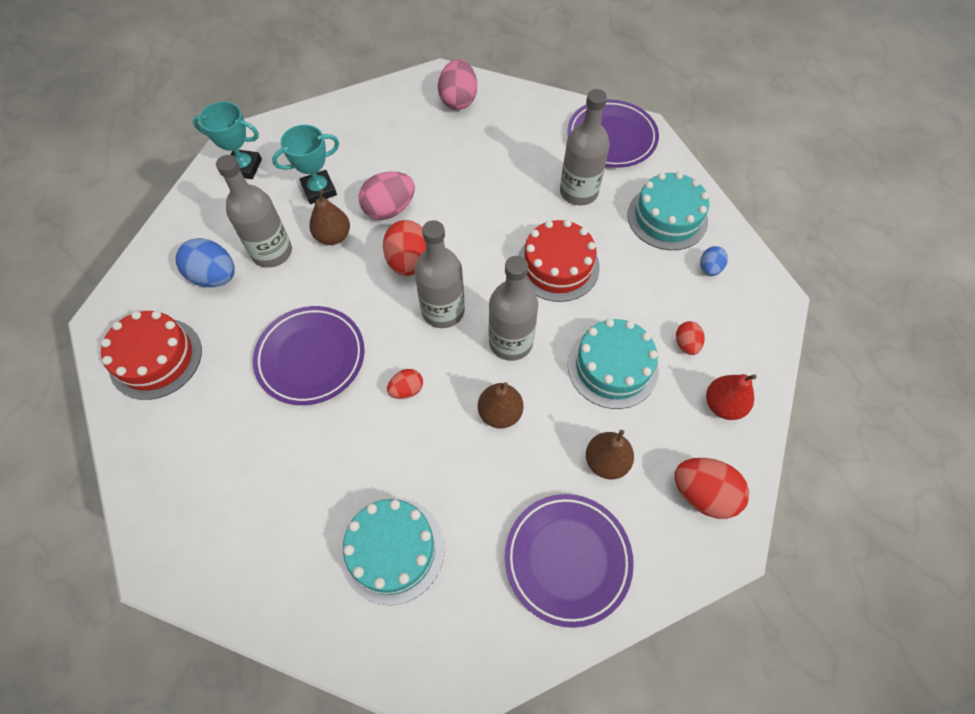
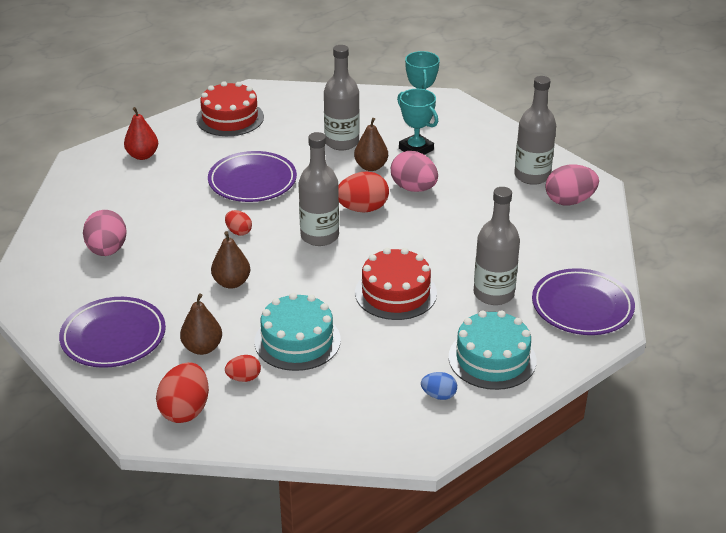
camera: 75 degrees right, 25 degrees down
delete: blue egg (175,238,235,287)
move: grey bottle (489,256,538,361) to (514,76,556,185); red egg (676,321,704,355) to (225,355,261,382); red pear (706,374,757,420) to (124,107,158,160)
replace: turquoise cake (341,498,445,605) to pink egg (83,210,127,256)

== What this task involves ==
The material above holds pictures; copy everything else in it exactly.

== Solution to the problem ==
camera: 75 degrees right, 25 degrees down
delete: blue egg (175,238,235,287)
move: grey bottle (489,256,538,361) to (514,76,556,185); red egg (676,321,704,355) to (225,355,261,382); red pear (706,374,757,420) to (124,107,158,160)
replace: turquoise cake (341,498,445,605) to pink egg (83,210,127,256)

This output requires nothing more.